- **What is required**
Your reply should hold exactly the lines from the one that contains "C3: 68nF (+3V3, GND) -> 68nF (GND, N5)" through the end of the data. Repeat them word for word.

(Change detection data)
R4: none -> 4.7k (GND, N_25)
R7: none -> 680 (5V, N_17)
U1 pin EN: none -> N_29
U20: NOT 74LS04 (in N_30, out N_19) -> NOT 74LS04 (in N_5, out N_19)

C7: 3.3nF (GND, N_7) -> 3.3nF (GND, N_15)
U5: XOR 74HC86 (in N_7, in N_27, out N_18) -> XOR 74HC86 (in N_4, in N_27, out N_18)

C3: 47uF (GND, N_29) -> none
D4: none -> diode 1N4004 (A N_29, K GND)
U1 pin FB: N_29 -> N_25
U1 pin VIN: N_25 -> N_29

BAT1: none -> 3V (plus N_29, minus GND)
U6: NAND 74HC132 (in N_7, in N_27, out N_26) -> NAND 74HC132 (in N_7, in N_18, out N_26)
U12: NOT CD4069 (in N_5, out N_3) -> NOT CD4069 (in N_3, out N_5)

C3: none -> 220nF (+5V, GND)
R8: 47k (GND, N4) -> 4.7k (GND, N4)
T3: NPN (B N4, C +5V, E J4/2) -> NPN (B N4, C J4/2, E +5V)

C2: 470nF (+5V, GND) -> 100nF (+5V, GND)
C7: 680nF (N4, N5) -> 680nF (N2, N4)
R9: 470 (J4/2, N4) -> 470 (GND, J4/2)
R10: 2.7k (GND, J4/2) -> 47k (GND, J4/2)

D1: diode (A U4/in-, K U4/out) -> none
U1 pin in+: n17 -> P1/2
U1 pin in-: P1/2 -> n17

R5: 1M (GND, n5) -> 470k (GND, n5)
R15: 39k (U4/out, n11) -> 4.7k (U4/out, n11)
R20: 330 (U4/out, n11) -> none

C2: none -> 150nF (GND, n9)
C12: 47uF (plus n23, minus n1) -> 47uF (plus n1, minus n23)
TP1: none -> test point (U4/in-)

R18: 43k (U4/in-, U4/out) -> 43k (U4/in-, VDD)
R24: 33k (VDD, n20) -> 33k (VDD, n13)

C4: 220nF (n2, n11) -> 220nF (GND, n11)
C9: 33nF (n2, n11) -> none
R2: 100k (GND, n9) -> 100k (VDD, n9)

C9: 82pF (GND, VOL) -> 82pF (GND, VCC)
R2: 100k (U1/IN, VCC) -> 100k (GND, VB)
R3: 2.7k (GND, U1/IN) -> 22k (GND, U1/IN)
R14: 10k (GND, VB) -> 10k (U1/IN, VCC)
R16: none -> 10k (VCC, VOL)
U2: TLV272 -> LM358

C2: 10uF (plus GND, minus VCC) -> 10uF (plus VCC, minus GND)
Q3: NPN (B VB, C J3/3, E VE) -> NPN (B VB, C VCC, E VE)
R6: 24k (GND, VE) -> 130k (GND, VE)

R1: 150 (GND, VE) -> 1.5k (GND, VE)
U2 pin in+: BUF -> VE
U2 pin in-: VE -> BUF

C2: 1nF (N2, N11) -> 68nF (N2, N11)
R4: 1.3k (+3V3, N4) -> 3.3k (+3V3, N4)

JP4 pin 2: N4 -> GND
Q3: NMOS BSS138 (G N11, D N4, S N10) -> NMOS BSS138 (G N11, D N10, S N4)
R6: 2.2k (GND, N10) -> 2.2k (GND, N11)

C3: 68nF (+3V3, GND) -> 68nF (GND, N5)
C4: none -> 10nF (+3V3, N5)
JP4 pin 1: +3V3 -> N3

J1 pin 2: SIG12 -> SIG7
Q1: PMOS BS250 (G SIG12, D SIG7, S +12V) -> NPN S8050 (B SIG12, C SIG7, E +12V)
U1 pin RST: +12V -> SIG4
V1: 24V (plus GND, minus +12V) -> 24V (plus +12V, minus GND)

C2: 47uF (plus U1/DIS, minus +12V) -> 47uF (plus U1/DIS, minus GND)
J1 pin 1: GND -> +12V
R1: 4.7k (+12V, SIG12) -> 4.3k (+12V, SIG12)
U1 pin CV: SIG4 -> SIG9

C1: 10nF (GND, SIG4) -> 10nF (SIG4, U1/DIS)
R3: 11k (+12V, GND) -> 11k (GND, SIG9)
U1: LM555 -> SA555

- **Finished task**
C3: 68nF (+3V3, GND) -> 68nF (GND, N5)
C4: none -> 10nF (+3V3, N5)
JP4 pin 1: +3V3 -> N3

J1 pin 2: SIG12 -> SIG7
Q1: PMOS BS250 (G SIG12, D SIG7, S +12V) -> NPN S8050 (B SIG12, C SIG7, E +12V)
U1 pin RST: +12V -> SIG4
V1: 24V (plus GND, minus +12V) -> 24V (plus +12V, minus GND)

C2: 47uF (plus U1/DIS, minus +12V) -> 47uF (plus U1/DIS, minus GND)
J1 pin 1: GND -> +12V
R1: 4.7k (+12V, SIG12) -> 4.3k (+12V, SIG12)
U1 pin CV: SIG4 -> SIG9

C1: 10nF (GND, SIG4) -> 10nF (SIG4, U1/DIS)
R3: 11k (+12V, GND) -> 11k (GND, SIG9)
U1: LM555 -> SA555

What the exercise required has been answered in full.